**What needs to be done:** In the records below, find the line holding "U9: OR 74LS32" and the line holding "U24: XOR 74LS86". Set down both, with every line between them, exactly.

*-*-*

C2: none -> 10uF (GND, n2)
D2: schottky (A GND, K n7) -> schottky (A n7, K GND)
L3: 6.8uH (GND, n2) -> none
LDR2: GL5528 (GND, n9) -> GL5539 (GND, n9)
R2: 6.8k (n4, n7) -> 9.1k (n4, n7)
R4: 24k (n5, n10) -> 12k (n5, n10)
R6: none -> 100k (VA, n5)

*-*-*

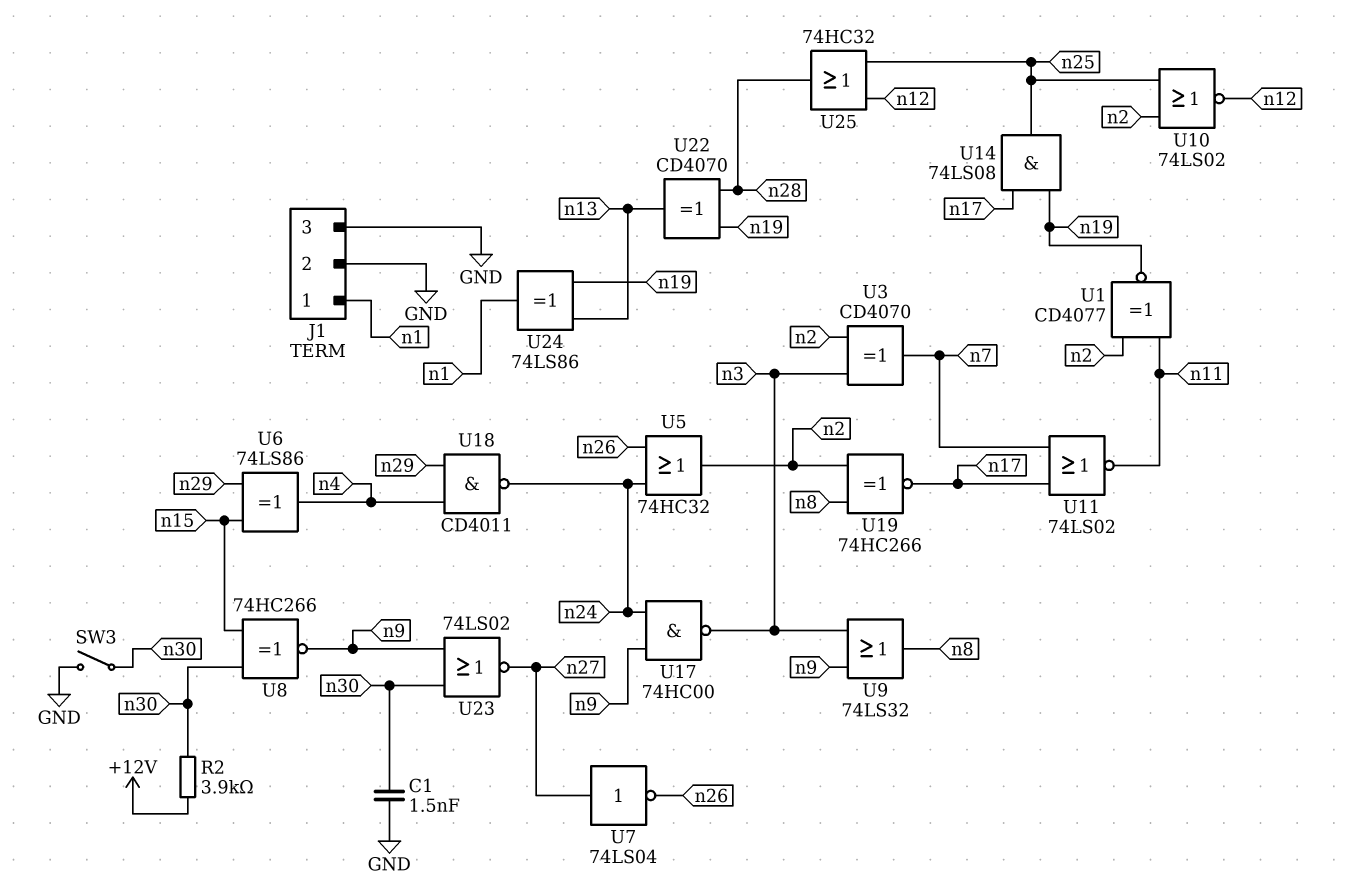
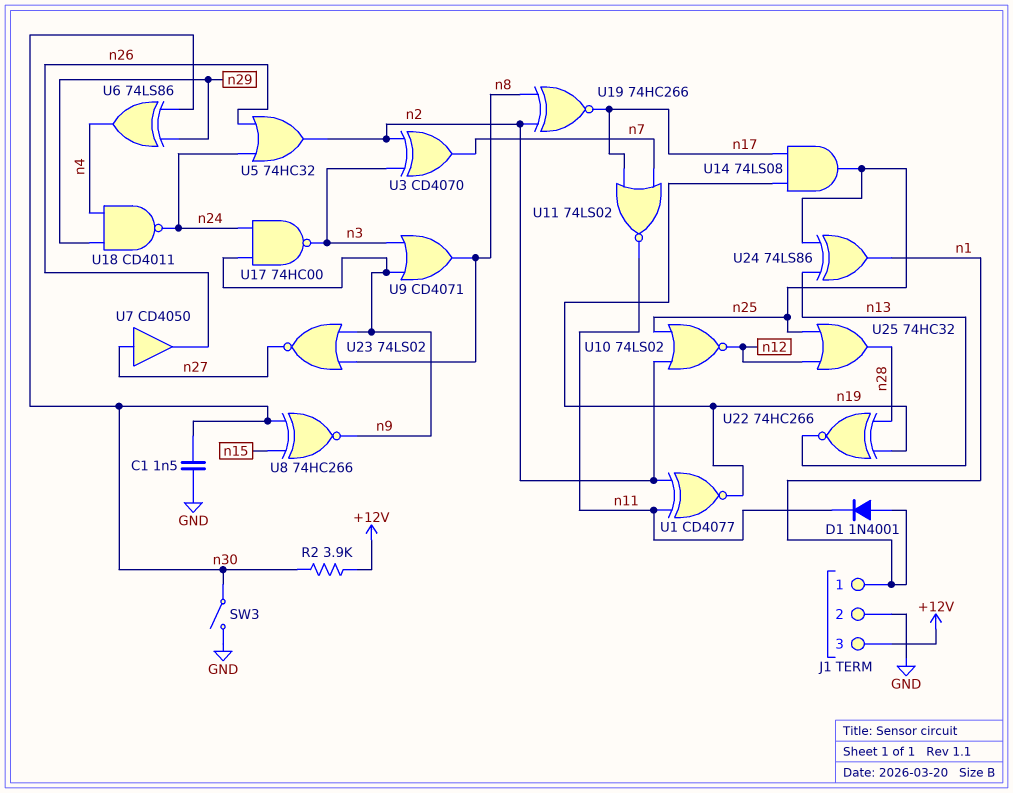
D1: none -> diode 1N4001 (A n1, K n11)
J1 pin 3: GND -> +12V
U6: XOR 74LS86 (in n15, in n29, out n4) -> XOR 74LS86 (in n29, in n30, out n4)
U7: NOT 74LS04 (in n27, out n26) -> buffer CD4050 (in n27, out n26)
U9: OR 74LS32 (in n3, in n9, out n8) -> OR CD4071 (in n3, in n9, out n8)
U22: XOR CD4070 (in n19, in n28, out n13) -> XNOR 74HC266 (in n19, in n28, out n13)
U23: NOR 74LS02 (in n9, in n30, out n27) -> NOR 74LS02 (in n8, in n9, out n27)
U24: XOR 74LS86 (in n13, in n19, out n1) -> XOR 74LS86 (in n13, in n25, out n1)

*-*-*

**Task response:**
U9: OR 74LS32 (in n3, in n9, out n8) -> OR CD4071 (in n3, in n9, out n8)
U22: XOR CD4070 (in n19, in n28, out n13) -> XNOR 74HC266 (in n19, in n28, out n13)
U23: NOR 74LS02 (in n9, in n30, out n27) -> NOR 74LS02 (in n8, in n9, out n27)
U24: XOR 74LS86 (in n13, in n19, out n1) -> XOR 74LS86 (in n13, in n25, out n1)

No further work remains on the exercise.